- [Available data]:
*** Begin section ***

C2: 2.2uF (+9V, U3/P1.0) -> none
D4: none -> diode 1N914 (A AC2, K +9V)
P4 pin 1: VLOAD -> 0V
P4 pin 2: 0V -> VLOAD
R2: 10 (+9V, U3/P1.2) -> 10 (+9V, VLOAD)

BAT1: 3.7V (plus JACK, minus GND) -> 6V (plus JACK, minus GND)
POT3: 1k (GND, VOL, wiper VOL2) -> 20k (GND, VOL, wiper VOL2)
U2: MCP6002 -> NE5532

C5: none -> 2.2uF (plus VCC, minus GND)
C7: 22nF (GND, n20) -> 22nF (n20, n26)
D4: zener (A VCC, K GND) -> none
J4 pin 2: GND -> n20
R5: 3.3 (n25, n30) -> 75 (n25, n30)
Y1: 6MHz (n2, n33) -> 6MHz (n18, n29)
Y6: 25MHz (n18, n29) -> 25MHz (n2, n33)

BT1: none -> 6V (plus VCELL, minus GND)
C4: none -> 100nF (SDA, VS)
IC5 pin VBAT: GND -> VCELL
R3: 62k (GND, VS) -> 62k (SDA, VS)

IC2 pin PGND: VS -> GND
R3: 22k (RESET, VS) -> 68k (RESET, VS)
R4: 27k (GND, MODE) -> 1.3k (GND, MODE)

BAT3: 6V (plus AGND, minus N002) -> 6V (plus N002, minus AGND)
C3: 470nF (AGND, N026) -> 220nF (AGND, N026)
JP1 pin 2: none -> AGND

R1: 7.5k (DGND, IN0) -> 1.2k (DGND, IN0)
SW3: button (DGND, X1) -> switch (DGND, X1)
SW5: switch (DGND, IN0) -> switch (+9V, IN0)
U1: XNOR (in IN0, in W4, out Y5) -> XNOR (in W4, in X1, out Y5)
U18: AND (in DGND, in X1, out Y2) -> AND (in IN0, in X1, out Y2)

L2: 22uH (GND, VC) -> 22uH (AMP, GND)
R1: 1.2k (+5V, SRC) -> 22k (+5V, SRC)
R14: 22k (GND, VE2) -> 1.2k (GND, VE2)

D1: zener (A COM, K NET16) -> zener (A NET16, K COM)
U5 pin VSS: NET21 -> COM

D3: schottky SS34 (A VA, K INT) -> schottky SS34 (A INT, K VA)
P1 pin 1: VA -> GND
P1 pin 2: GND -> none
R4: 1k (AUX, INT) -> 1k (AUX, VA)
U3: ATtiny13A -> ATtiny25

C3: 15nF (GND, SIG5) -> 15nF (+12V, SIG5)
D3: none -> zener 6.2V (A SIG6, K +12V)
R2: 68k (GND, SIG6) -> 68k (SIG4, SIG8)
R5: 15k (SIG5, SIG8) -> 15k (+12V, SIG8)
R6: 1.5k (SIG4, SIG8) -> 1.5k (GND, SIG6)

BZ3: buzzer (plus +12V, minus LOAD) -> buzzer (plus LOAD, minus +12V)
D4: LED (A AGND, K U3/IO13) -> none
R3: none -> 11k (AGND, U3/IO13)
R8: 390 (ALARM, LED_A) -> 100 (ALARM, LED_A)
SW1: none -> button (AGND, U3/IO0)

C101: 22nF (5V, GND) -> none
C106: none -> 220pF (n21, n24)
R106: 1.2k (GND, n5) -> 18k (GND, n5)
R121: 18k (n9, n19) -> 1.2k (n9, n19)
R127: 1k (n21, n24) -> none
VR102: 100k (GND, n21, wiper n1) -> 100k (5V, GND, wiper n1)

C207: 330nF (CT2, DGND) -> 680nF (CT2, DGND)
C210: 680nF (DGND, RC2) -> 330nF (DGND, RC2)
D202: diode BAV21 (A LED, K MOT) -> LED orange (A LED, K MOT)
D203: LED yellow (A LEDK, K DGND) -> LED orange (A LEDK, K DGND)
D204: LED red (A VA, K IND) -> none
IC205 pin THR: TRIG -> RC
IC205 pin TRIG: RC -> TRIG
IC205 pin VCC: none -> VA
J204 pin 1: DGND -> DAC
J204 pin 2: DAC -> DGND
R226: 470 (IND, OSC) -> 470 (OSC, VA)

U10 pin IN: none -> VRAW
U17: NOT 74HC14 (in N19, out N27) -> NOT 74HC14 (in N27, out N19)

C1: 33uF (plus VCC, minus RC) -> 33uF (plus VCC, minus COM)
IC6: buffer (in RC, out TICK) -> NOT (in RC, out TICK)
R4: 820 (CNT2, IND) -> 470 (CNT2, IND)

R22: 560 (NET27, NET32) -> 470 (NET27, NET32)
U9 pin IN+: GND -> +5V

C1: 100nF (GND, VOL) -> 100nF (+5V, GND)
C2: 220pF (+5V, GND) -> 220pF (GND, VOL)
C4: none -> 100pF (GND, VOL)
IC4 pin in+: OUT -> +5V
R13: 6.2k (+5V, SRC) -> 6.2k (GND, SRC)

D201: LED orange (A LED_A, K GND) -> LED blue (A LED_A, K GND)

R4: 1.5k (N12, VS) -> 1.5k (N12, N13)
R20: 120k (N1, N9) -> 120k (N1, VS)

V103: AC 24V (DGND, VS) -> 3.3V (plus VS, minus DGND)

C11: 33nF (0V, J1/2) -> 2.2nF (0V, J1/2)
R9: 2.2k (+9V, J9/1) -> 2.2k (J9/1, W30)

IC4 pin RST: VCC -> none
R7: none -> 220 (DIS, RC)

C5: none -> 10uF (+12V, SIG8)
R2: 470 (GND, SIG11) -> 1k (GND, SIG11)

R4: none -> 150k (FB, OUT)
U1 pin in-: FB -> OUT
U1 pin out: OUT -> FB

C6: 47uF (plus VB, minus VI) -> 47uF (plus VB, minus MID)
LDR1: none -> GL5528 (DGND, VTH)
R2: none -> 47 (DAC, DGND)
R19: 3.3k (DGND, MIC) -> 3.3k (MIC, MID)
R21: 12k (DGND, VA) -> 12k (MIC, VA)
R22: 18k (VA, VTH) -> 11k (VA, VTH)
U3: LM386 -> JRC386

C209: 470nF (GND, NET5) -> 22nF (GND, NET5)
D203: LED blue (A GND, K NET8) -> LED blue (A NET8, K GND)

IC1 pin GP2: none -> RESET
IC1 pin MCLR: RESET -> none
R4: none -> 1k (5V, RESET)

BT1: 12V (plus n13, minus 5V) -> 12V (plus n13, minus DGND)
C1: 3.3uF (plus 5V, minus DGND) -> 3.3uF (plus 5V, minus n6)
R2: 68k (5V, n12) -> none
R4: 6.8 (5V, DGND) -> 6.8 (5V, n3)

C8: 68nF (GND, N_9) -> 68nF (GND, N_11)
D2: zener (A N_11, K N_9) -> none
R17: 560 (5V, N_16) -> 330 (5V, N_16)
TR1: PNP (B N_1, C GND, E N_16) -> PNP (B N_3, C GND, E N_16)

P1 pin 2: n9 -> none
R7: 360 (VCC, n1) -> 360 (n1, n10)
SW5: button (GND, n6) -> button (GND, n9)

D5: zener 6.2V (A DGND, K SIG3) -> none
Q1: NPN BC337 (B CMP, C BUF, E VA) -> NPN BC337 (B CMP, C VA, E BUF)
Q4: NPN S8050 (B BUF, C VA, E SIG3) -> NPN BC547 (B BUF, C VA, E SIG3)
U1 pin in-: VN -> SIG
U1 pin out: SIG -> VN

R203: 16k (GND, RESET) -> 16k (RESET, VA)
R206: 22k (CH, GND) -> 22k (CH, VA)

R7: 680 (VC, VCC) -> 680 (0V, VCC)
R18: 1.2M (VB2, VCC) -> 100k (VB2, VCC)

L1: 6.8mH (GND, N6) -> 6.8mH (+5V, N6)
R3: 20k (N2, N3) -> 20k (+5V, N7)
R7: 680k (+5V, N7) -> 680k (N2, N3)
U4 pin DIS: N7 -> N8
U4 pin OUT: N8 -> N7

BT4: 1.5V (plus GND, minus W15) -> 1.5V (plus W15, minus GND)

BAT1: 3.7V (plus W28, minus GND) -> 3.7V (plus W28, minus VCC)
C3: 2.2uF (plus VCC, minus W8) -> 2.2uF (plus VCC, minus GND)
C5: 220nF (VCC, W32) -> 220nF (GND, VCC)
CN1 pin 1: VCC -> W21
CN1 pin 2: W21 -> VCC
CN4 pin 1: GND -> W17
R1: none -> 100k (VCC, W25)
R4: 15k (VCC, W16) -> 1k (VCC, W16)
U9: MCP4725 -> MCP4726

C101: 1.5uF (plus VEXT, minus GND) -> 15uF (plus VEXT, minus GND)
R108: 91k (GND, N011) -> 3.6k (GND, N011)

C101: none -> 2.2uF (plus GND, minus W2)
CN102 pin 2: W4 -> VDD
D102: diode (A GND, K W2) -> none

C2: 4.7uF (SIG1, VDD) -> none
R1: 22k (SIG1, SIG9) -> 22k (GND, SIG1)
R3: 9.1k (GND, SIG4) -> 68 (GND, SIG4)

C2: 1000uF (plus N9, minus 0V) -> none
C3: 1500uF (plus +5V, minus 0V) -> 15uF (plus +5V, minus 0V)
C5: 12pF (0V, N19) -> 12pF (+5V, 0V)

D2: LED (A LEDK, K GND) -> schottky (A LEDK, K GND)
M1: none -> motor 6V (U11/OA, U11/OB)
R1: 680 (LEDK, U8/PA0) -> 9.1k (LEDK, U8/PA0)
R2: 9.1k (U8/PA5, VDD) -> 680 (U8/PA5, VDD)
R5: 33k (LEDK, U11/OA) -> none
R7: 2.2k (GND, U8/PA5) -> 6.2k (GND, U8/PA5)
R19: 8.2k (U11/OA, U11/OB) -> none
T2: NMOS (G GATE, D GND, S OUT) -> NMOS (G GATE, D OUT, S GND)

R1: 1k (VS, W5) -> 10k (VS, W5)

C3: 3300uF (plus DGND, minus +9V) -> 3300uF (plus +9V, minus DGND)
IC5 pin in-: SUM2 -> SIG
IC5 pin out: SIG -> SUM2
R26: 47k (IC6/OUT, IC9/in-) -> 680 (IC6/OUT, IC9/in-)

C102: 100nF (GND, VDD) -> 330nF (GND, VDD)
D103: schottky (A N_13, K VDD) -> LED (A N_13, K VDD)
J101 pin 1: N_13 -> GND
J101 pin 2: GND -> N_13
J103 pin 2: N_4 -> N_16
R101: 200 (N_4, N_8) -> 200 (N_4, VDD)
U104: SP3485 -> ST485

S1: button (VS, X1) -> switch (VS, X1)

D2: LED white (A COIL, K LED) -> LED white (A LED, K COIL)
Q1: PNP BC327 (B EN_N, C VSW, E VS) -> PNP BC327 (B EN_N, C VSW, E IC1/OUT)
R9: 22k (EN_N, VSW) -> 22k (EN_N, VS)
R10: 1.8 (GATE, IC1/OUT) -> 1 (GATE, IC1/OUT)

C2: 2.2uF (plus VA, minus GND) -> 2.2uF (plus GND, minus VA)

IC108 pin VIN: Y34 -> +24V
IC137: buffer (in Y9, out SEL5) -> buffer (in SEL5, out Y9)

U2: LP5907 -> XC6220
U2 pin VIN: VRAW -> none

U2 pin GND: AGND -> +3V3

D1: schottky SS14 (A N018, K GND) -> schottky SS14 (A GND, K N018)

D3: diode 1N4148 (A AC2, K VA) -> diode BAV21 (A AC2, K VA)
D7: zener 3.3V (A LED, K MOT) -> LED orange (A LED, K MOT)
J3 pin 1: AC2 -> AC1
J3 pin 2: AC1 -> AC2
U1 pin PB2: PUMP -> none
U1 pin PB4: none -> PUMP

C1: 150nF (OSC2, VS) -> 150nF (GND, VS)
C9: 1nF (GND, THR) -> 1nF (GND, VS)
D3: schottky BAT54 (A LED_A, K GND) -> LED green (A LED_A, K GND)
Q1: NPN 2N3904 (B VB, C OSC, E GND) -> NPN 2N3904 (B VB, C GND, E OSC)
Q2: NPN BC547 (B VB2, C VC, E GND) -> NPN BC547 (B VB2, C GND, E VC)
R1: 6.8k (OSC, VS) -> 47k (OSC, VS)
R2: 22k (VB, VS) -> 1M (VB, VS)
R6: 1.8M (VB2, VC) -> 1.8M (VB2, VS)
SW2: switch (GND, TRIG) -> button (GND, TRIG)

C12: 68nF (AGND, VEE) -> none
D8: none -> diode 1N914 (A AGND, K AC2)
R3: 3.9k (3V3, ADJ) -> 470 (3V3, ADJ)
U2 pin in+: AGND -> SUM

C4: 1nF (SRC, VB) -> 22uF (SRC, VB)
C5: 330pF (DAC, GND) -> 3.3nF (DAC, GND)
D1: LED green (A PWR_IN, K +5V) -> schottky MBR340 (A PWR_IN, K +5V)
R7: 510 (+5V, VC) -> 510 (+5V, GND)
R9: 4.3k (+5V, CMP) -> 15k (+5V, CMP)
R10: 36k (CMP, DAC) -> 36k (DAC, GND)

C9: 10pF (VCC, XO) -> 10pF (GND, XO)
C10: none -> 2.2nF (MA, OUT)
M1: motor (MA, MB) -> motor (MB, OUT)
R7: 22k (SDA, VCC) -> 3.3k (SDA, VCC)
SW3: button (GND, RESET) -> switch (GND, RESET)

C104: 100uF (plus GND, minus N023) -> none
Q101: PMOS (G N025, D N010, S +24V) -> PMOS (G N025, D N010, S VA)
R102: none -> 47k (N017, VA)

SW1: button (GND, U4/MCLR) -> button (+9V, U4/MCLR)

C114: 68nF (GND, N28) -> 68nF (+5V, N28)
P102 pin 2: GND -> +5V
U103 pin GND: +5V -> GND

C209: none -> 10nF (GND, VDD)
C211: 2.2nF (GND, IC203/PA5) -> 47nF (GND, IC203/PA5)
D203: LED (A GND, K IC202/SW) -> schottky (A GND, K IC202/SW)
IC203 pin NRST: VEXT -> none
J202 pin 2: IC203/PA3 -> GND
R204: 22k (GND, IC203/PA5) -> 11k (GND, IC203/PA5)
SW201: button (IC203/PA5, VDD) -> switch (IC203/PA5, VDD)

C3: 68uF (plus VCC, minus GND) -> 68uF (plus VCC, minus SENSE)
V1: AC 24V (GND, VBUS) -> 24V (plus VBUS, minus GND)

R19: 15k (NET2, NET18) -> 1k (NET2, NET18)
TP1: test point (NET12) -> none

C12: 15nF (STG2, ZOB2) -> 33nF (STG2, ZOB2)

*** End section ***

- [Assigned task]: Scan the listing above for the line that has "CN4 pin 1: GND -> W17", then copy exactly from that line through the line that has "M1: none -> motor 6V (U11/OA, U11/OB)".

- [Response to the task]:
CN4 pin 1: GND -> W17
R1: none -> 100k (VCC, W25)
R4: 15k (VCC, W16) -> 1k (VCC, W16)
U9: MCP4725 -> MCP4726

C101: 1.5uF (plus VEXT, minus GND) -> 15uF (plus VEXT, minus GND)
R108: 91k (GND, N011) -> 3.6k (GND, N011)

C101: none -> 2.2uF (plus GND, minus W2)
CN102 pin 2: W4 -> VDD
D102: diode (A GND, K W2) -> none

C2: 4.7uF (SIG1, VDD) -> none
R1: 22k (SIG1, SIG9) -> 22k (GND, SIG1)
R3: 9.1k (GND, SIG4) -> 68 (GND, SIG4)

C2: 1000uF (plus N9, minus 0V) -> none
C3: 1500uF (plus +5V, minus 0V) -> 15uF (plus +5V, minus 0V)
C5: 12pF (0V, N19) -> 12pF (+5V, 0V)

D2: LED (A LEDK, K GND) -> schottky (A LEDK, K GND)
M1: none -> motor 6V (U11/OA, U11/OB)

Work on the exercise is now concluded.